[Opening Dataset records section]
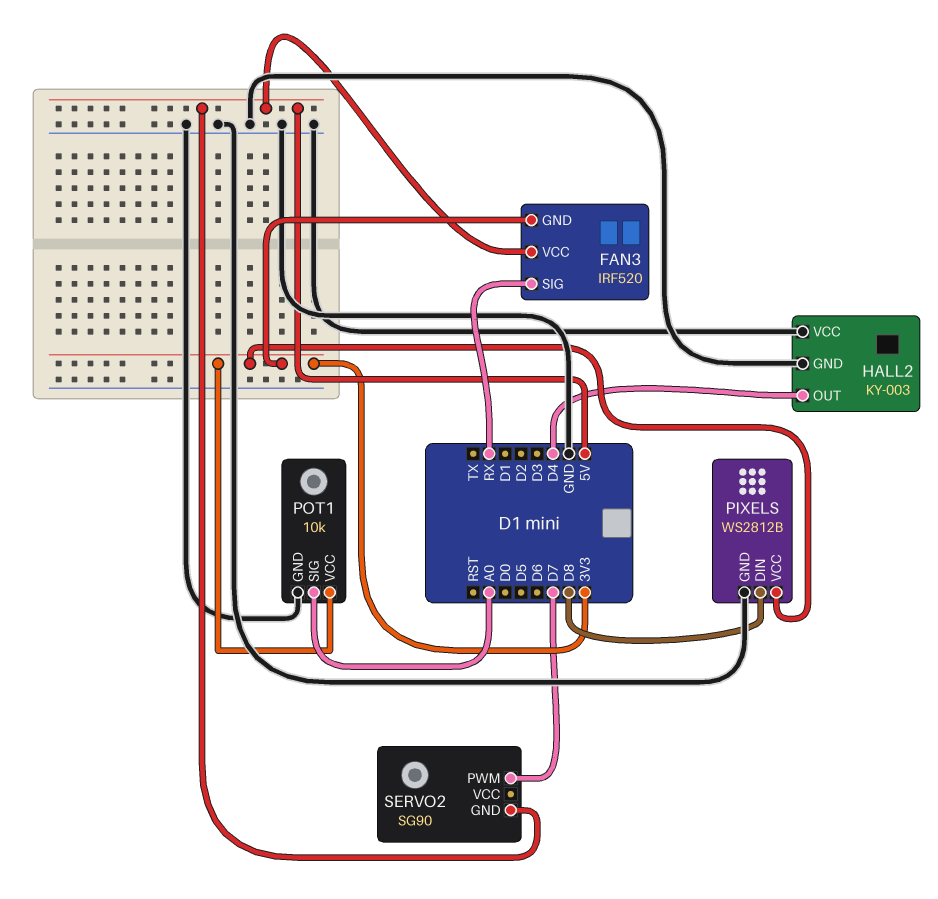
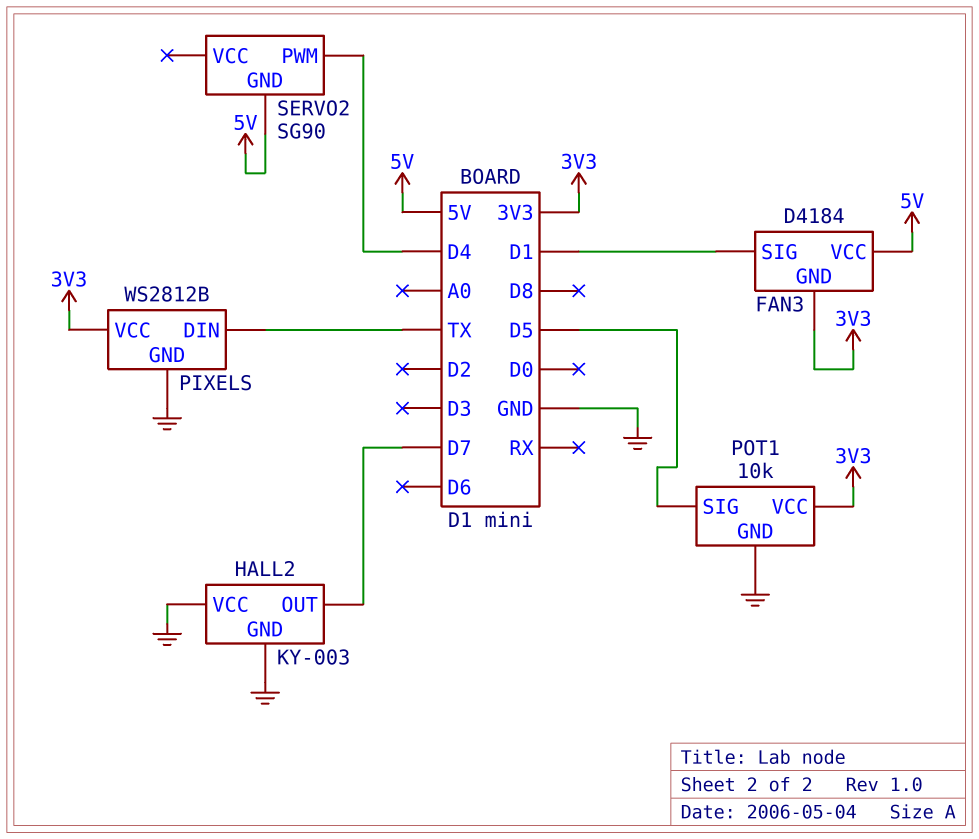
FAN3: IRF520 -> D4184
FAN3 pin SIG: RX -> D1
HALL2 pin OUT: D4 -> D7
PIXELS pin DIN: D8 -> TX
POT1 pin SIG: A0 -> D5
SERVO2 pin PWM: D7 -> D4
[Closing Dataset records section]
[Opening Dataset records section]
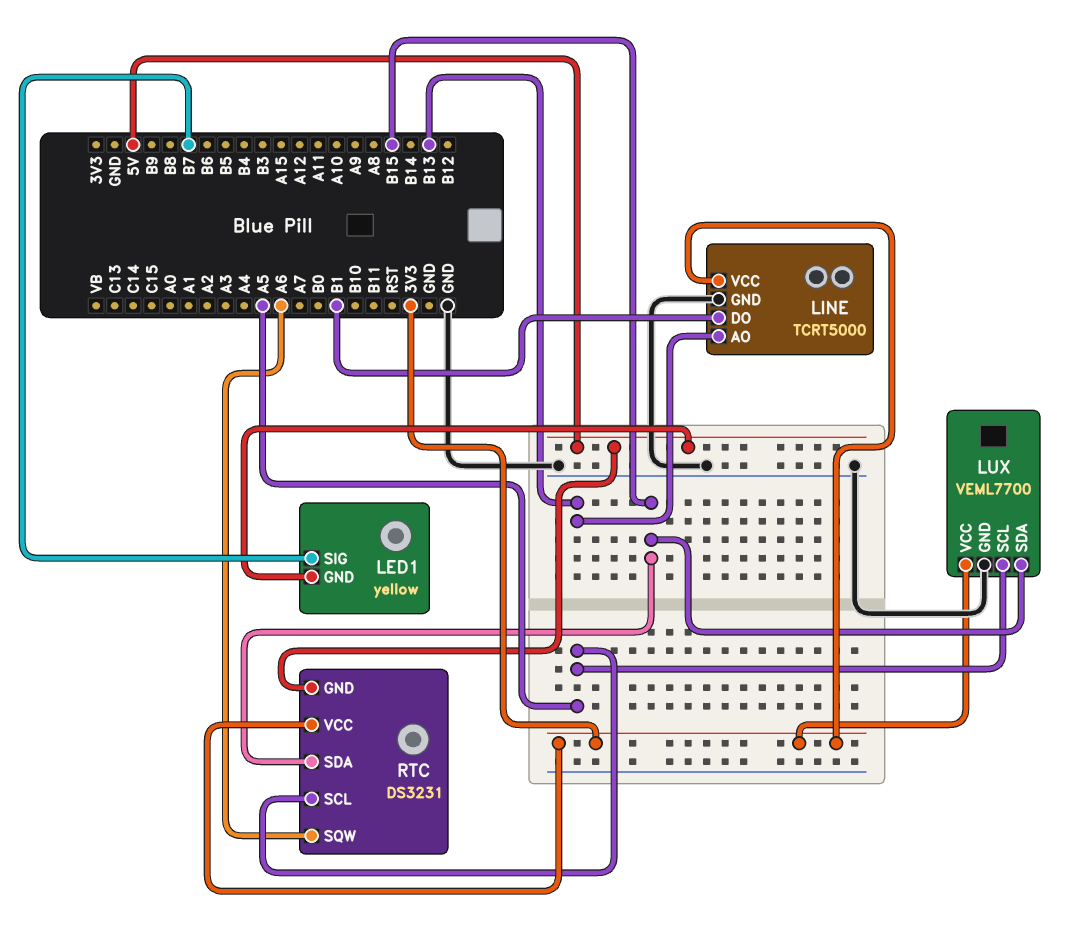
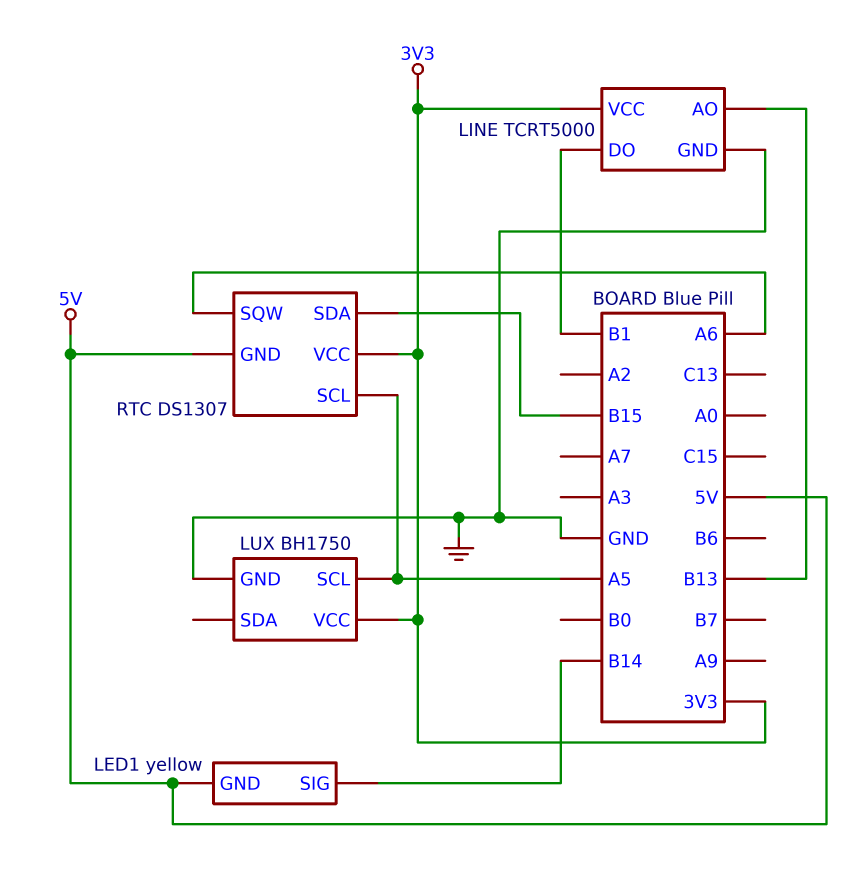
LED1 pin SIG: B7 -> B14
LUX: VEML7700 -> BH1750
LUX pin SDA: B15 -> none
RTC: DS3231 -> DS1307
[Closing Dataset records section]
All that is needed is the exact run of lines above from the line containing "FAN3: IRF520 -> D4184" through the line containing "SERVO2 pin PWM: D7 -> D4", both of them included.

→ Task answer
FAN3: IRF520 -> D4184
FAN3 pin SIG: RX -> D1
HALL2 pin OUT: D4 -> D7
PIXELS pin DIN: D8 -> TX
POT1 pin SIG: A0 -> D5
SERVO2 pin PWM: D7 -> D4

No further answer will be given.